▸ PROBLEM DESCRIPTION: Omitting all images, set down every line below exactly as it appears.

▸ RECORDS FOR PROCESSING:
————————
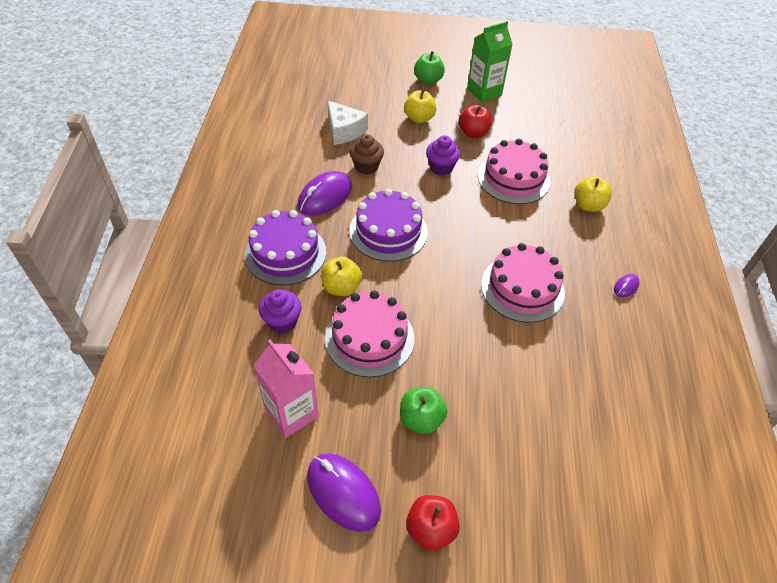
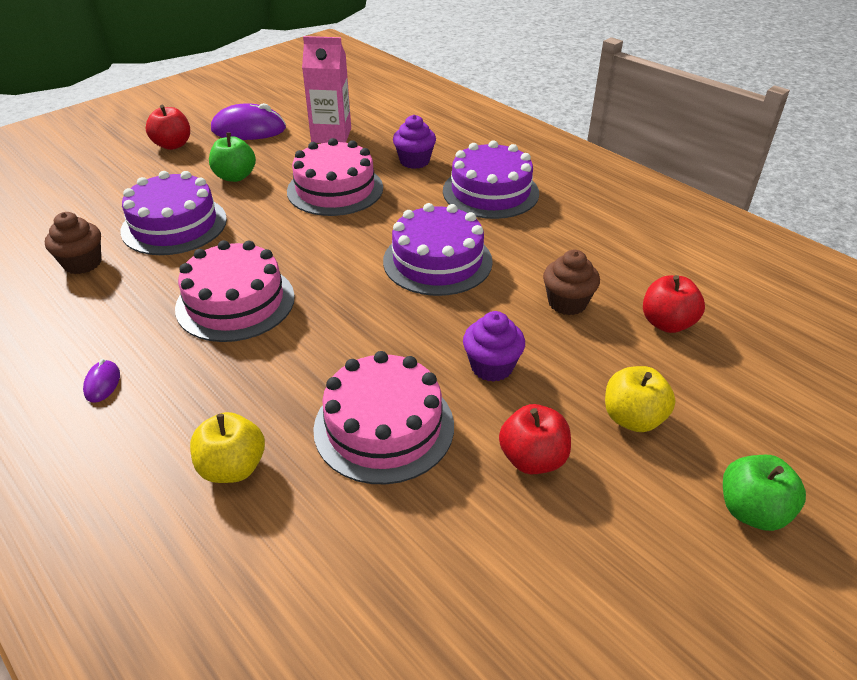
camera: 135 degrees right, 10 degrees down
purple mouse [297,171,352,216] -> none
yellow apple [321,257,362,296] -> none
white cheese [327,100,368,145] -> red apple [643,275,705,333]
green carton [467,21,513,102] -> none
none -> brown cupcake [45,212,101,274]
none -> purple cake [120,171,227,255]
————————
▸ TASK ANSWER:
camera: 135 degrees right, 10 degrees down
purple mouse [297,171,352,216] -> none
yellow apple [321,257,362,296] -> none
white cheese [327,100,368,145] -> red apple [643,275,705,333]
green carton [467,21,513,102] -> none
none -> brown cupcake [45,212,101,274]
none -> purple cake [120,171,227,255]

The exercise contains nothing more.